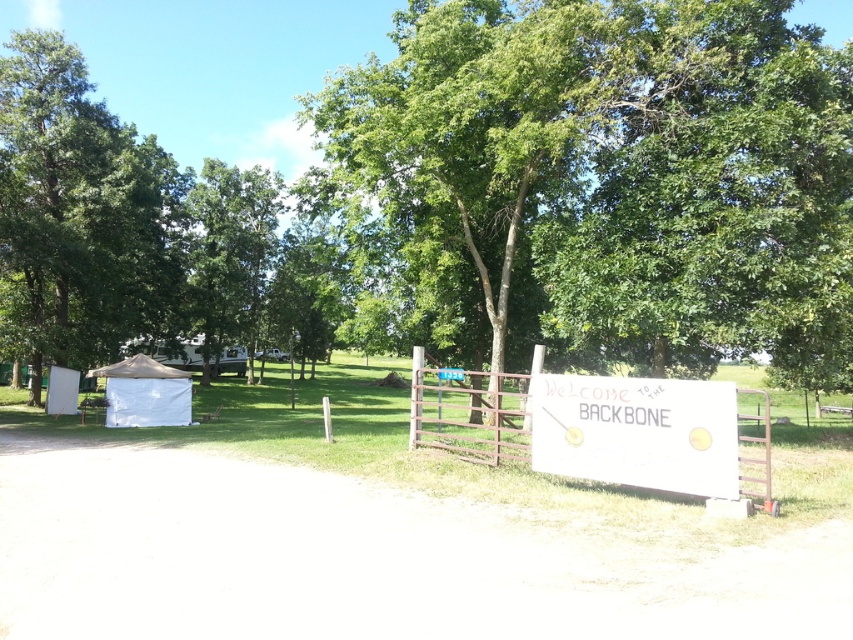
You are a visitor arriving at the Backbone area and need to set up your equipment near the metallic silver gate at center. However, there is already a white canvas tent at left nearby. How far apart are these two structures?

The metallic silver gate at center and the white canvas tent at left are 37.45 feet apart from each other.

You are standing on the dirt path and see both the green leafy tree at center and the green leafy tree at left. Which tree is closer to the left side of the image?

The green leafy tree at left is closer to the left side of the image because it is positioned to the left of the green leafy tree at center.

You are standing at the camera position looking at the rural scene. There is a point marked at coordinates point (815, 289). If you walk straight towards this point, how far will you have to walk to reach it?

The distance of point (815, 289) from camera is 45.78 feet, so you will have to walk 45.78 feet to reach it.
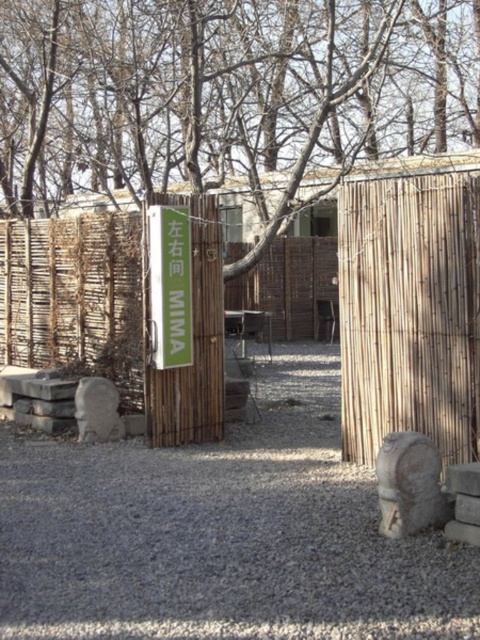
Question: Can you confirm if gray gravel at center is positioned to the left of green matte sign at center?

Choices:
 (A) yes
 (B) no

Answer: (B)

Question: Estimate the real-world distances between objects in this image. Which object is closer to the gray stone at lower right?

Choices:
 (A) green matte sign at center
 (B) gray gravel at center

Answer: (B)

Question: Which is nearer to the gray gravel at center?

Choices:
 (A) bamboo fence at center
 (B) gray stone at lower right

Answer: (B)

Question: Which of the following is the closest to the observer?

Choices:
 (A) gray stone at lower right
 (B) gray gravel at center

Answer: (A)

Question: Can you confirm if gray gravel at center is positioned to the left of gray stone at lower right?

Choices:
 (A) yes
 (B) no

Answer: (A)

Question: Does gray gravel at center appear under green matte sign at center?

Choices:
 (A) no
 (B) yes

Answer: (B)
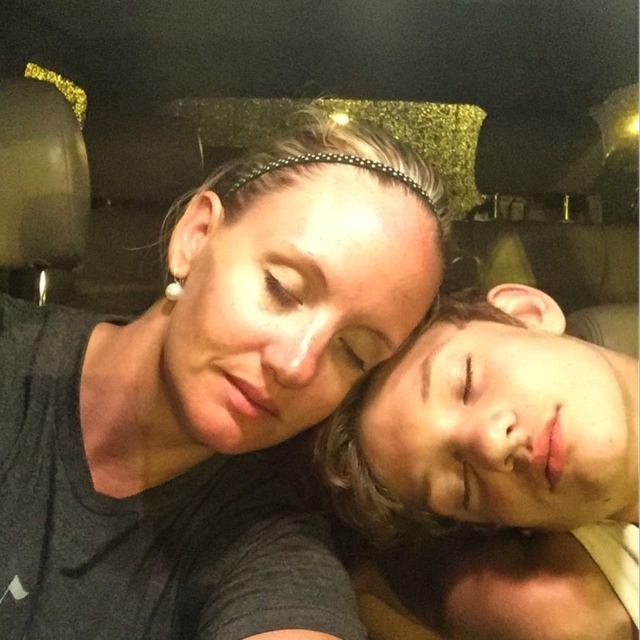
In the scene shown: Who is more distant from viewer, (179,264) or (532,573)?

The point (532,573) is behind.

Can you confirm if matte black hair at center is smaller than smooth skin face at right?

Indeed, matte black hair at center has a smaller size compared to smooth skin face at right.

Is point (209, 396) more distant than point (544, 324)?

That is False.

This screenshot has width=640, height=640. I want to click on matte black hair at center, so click(x=202, y=416).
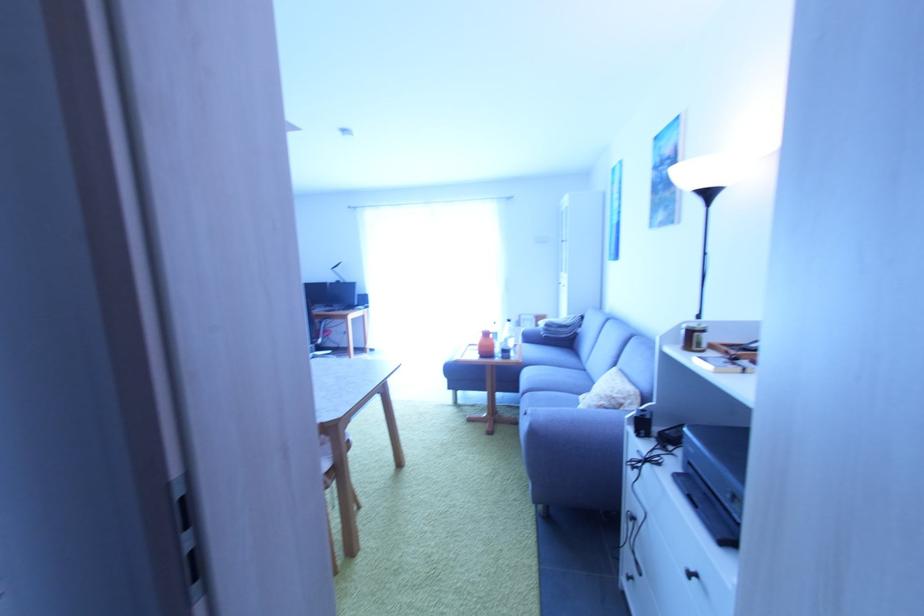
Find where to grasp the clear water bottle. Please return your answer as a coordinate pair (x, y).

(505, 346)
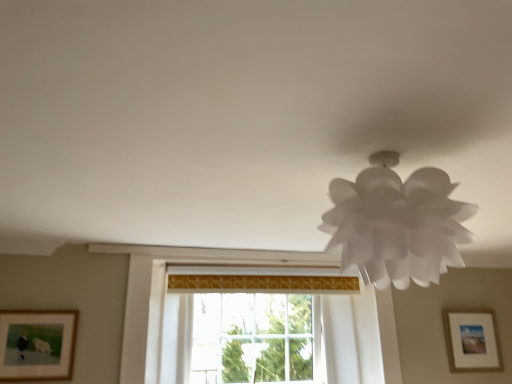
Question: Considering the relative positions of wooden framed picture at lower left, which ranks as the 2th picture frame in right-to-left order, and white paper lamp at upper right in the image provided, is wooden framed picture at lower left, which ranks as the 2th picture frame in right-to-left order, to the right of white paper lamp at upper right from the viewer's perspective?

Choices:
 (A) yes
 (B) no

Answer: (B)

Question: From the image's perspective, is wooden framed picture at lower left, which appears as the first picture frame when viewed from the left, located beneath white paper lamp at upper right?

Choices:
 (A) yes
 (B) no

Answer: (A)

Question: Considering the relative sizes of wooden framed picture at lower left, which appears as the first picture frame when viewed from the left, and white paper lamp at upper right in the image provided, is wooden framed picture at lower left, which appears as the first picture frame when viewed from the left, wider than white paper lamp at upper right?

Choices:
 (A) no
 (B) yes

Answer: (A)

Question: Can you confirm if wooden framed picture at lower left, which appears as the first picture frame when viewed from the left, is taller than white paper lamp at upper right?

Choices:
 (A) no
 (B) yes

Answer: (A)

Question: From a real-world perspective, is wooden framed picture at lower left, the first picture frame positioned from the front, on white paper lamp at upper right?

Choices:
 (A) yes
 (B) no

Answer: (B)

Question: From their relative heights in the image, would you say white paper lamp at upper right is taller or shorter than transparent glass window at center?

Choices:
 (A) tall
 (B) short

Answer: (B)

Question: From the image's perspective, relative to transparent glass window at center, is white paper lamp at upper right above or below?

Choices:
 (A) above
 (B) below

Answer: (A)

Question: Visually, is white paper lamp at upper right positioned to the left or to the right of transparent glass window at center?

Choices:
 (A) right
 (B) left

Answer: (A)

Question: Is white paper lamp at upper right bigger or smaller than transparent glass window at center?

Choices:
 (A) small
 (B) big

Answer: (A)

Question: From a real-world perspective, is wooden framed picture at lower left, marked as the 2th picture frame in a back-to-front arrangement, above or below transparent glass window at center?

Choices:
 (A) above
 (B) below

Answer: (B)

Question: In terms of width, does wooden framed picture at lower left, the first picture frame positioned from the front, look wider or thinner when compared to transparent glass window at center?

Choices:
 (A) thin
 (B) wide

Answer: (A)

Question: Would you say wooden framed picture at lower left, which ranks as the 2th picture frame in right-to-left order, is to the left or to the right of transparent glass window at center in the picture?

Choices:
 (A) right
 (B) left

Answer: (B)

Question: From the image's perspective, is wooden framed picture at lower left, marked as the 2th picture frame in a back-to-front arrangement, positioned above or below transparent glass window at center?

Choices:
 (A) above
 (B) below

Answer: (A)

Question: Is matte white picture frame at lower right, the second picture frame positioned from the front, wider or thinner than wooden framed picture at lower left, the first picture frame positioned from the front?

Choices:
 (A) thin
 (B) wide

Answer: (B)

Question: In terms of size, does matte white picture frame at lower right, positioned as the first picture frame in back-to-front order, appear bigger or smaller than wooden framed picture at lower left, marked as the 2th picture frame in a back-to-front arrangement?

Choices:
 (A) big
 (B) small

Answer: (A)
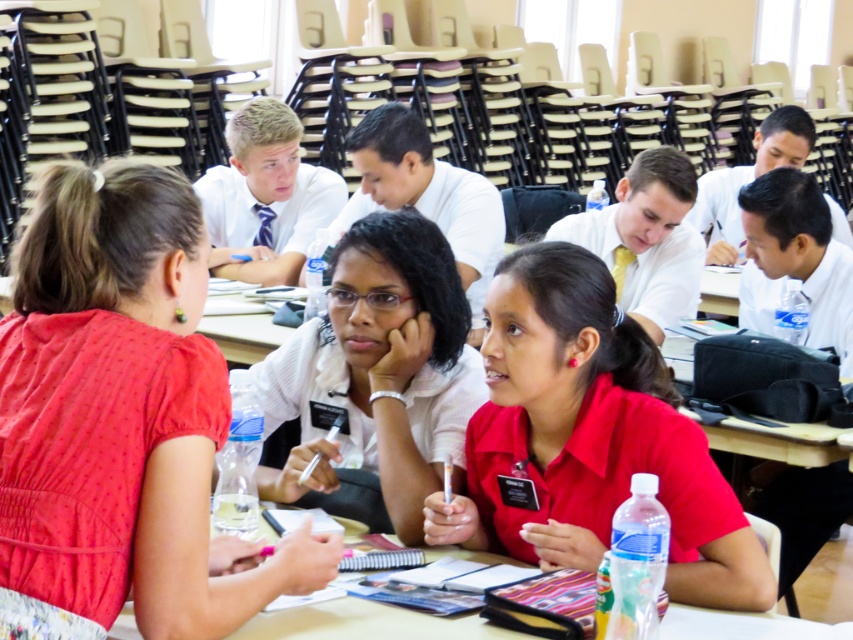
Question: Among these points, which one is nearest to the camera?

Choices:
 (A) (699, 609)
 (B) (485, 392)
 (C) (216, 592)
 (D) (641, 236)

Answer: (C)

Question: Is matte red blouse at center smaller than matte white shirt at center?

Choices:
 (A) yes
 (B) no

Answer: (A)

Question: Which object is the farthest from the white glossy shirt at upper center?

Choices:
 (A) red matte shirt at center
 (B) smooth wooden table at center
 (C) white glossy shirt at center
 (D) matte red blouse at center

Answer: (B)

Question: Does smooth wooden table at center have a lesser width compared to matte white shirt at center?

Choices:
 (A) no
 (B) yes

Answer: (B)

Question: Can you confirm if white glossy shirt at center is thinner than white glossy shirt at upper center?

Choices:
 (A) no
 (B) yes

Answer: (B)

Question: Which is farther from the white glossy shirt at center?

Choices:
 (A) matte white shirt at center
 (B) matte red blouse at center
 (C) white glossy shirt at upper center

Answer: (C)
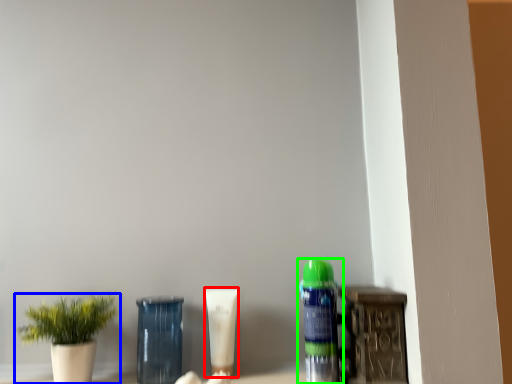
Question: Considering the real-world distances, which object is farthest from product (highlighted by a red box)? houseplant (highlighted by a blue box) or bottle (highlighted by a green box)?

Choices:
 (A) houseplant
 (B) bottle

Answer: (A)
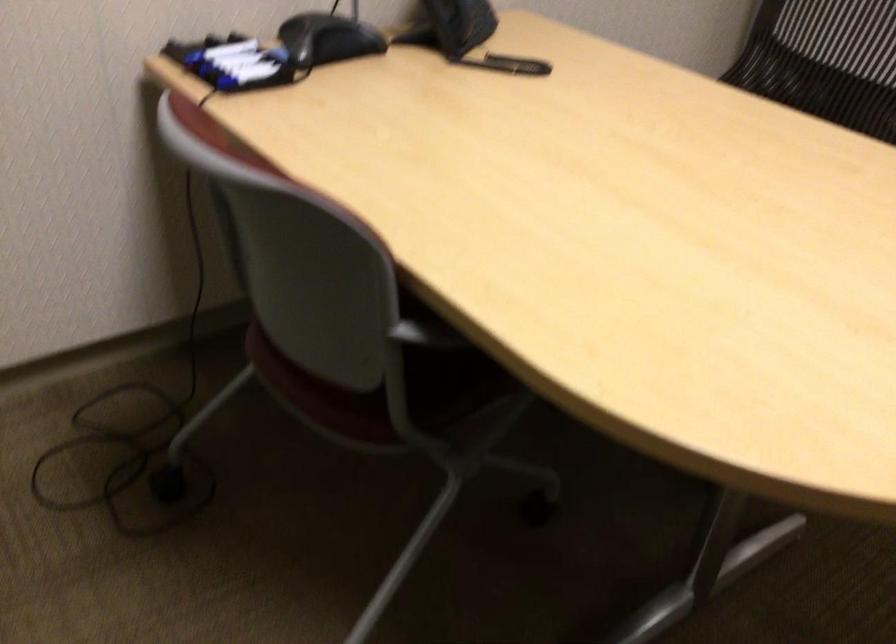
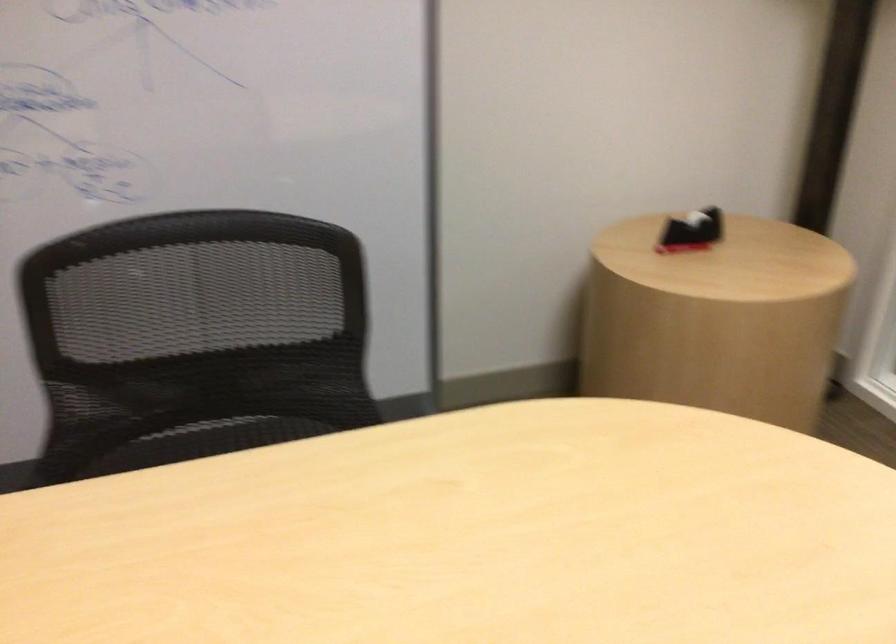
Question: The images are taken continuously from a first-person perspective. In which direction is your viewpoint rotating?

Choices:
 (A) Left
 (B) Right
 (C) Up
 (D) Down

Answer: (B)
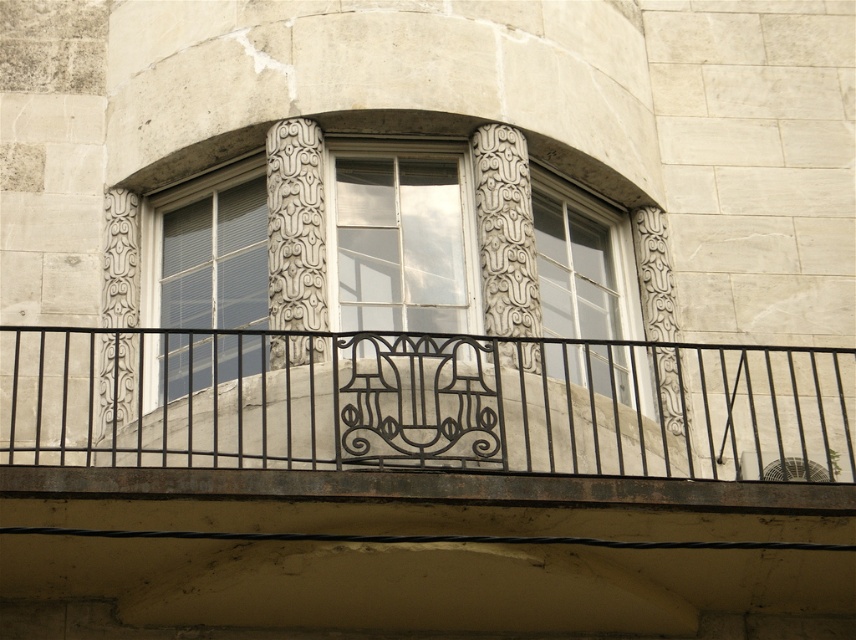
Question: Does black wrought iron balcony at center come behind clear glass window at center?

Choices:
 (A) yes
 (B) no

Answer: (B)

Question: Considering the real-world distances, which object is farthest from the white glass window at center?

Choices:
 (A) clear glass window at center
 (B) black wrought iron balcony at center

Answer: (B)

Question: Among these objects, which one is nearest to the camera?

Choices:
 (A) white glass window at center
 (B) clear glass window at center
 (C) black wrought iron balcony at center
 (D) clear glass window at upper right

Answer: (C)

Question: Is black wrought iron balcony at center bigger than white glass window at center?

Choices:
 (A) no
 (B) yes

Answer: (B)

Question: Does white glass window at center appear over clear glass window at upper right?

Choices:
 (A) yes
 (B) no

Answer: (B)

Question: Which object appears closest to the camera in this image?

Choices:
 (A) clear glass window at upper right
 (B) clear glass window at center
 (C) black wrought iron balcony at center
 (D) white glass window at center

Answer: (C)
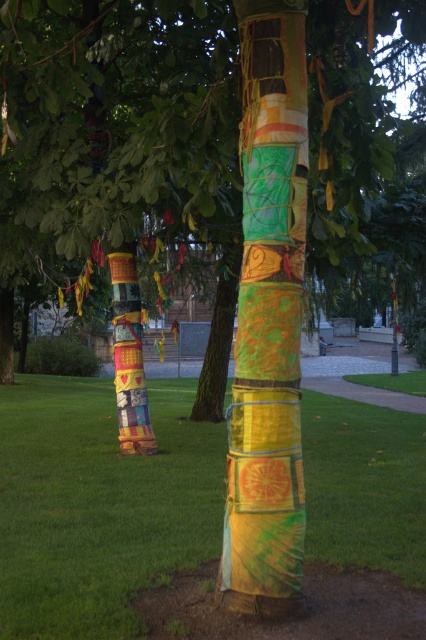
Question: Does green grass at lower center appear on the left side of multicolored fabric wrapped tree trunk at center?

Choices:
 (A) no
 (B) yes

Answer: (A)

Question: Which point is closer to the camera taking this photo?

Choices:
 (A) click(279, 337)
 (B) click(121, 428)

Answer: (A)

Question: Based on their relative distances, which object is farther from the textured fabric pillar at center?

Choices:
 (A) textured fabric tree at center
 (B) multicolored fabric wrapped tree trunk at center
 (C) green grass at lower center

Answer: (B)

Question: Is textured fabric tree at center positioned before multicolored fabric wrapped tree trunk at center?

Choices:
 (A) yes
 (B) no

Answer: (A)

Question: Can you confirm if textured fabric tree at center is positioned to the left of green grass at lower center?

Choices:
 (A) yes
 (B) no

Answer: (B)

Question: Among these objects, which one is farthest from the camera?

Choices:
 (A) textured fabric tree at center
 (B) textured fabric pillar at center

Answer: (A)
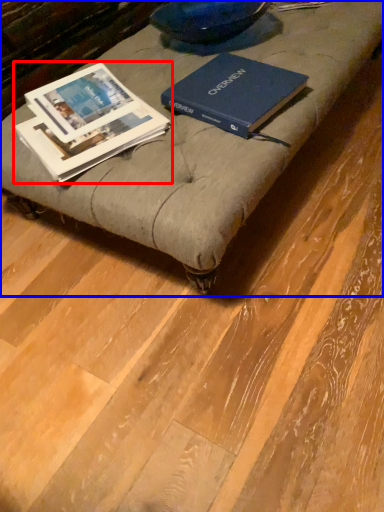
Question: Which object is further to the camera taking this photo, book (highlighted by a red box) or furniture (highlighted by a blue box)?

Choices:
 (A) book
 (B) furniture

Answer: (A)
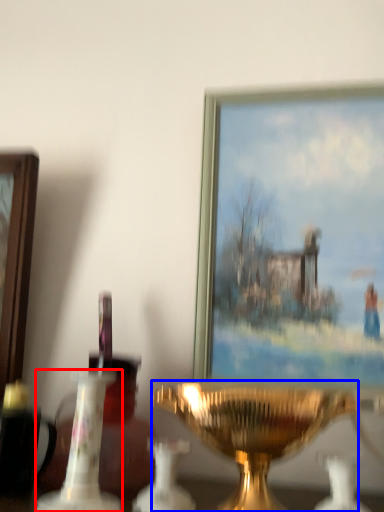
Question: Which of the following is the closest to the observer, candle holder (highlighted by a red box) or candle holder (highlighted by a blue box)?

Choices:
 (A) candle holder
 (B) candle holder

Answer: (B)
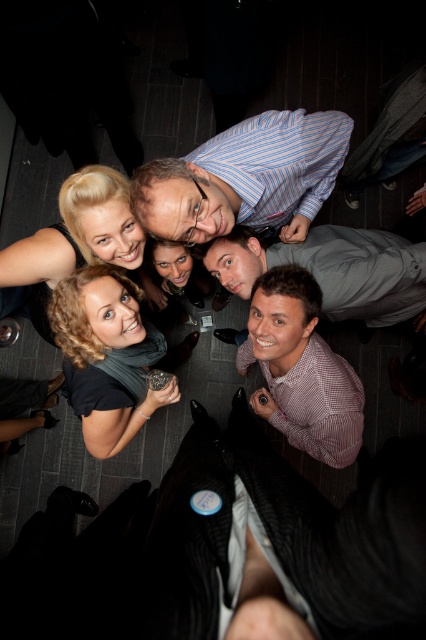
Question: Considering the real-world distances, which object is closest to the blue striped shirt at upper center?

Choices:
 (A) checkered fabric shirt at lower right
 (B) blonde hair at center
 (C) black matte scarf at center

Answer: (B)

Question: Which point is closer to the camera?

Choices:
 (A) (249, 198)
 (B) (371, 244)
 (C) (86, 227)

Answer: (C)

Question: Is black matte scarf at center to the right of blonde hair at center from the viewer's perspective?

Choices:
 (A) no
 (B) yes

Answer: (B)

Question: Is checkered fabric shirt at lower right wider than gray fabric shirt at center?

Choices:
 (A) yes
 (B) no

Answer: (B)

Question: Can you confirm if black matte scarf at center is thinner than blonde hair at center?

Choices:
 (A) no
 (B) yes

Answer: (B)

Question: Estimate the real-world distances between objects in this image. Which object is closer to the blue striped shirt at upper center?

-------------------------

Show each line of the listing above that contains the word "following". Case counts.

Expected output:
Question: Which of the following is the closest to the observer?
Question: Which of the following is the closest to the observer, candle holder (highlighted by a red box) or candle holder (highlighted by a blue box)?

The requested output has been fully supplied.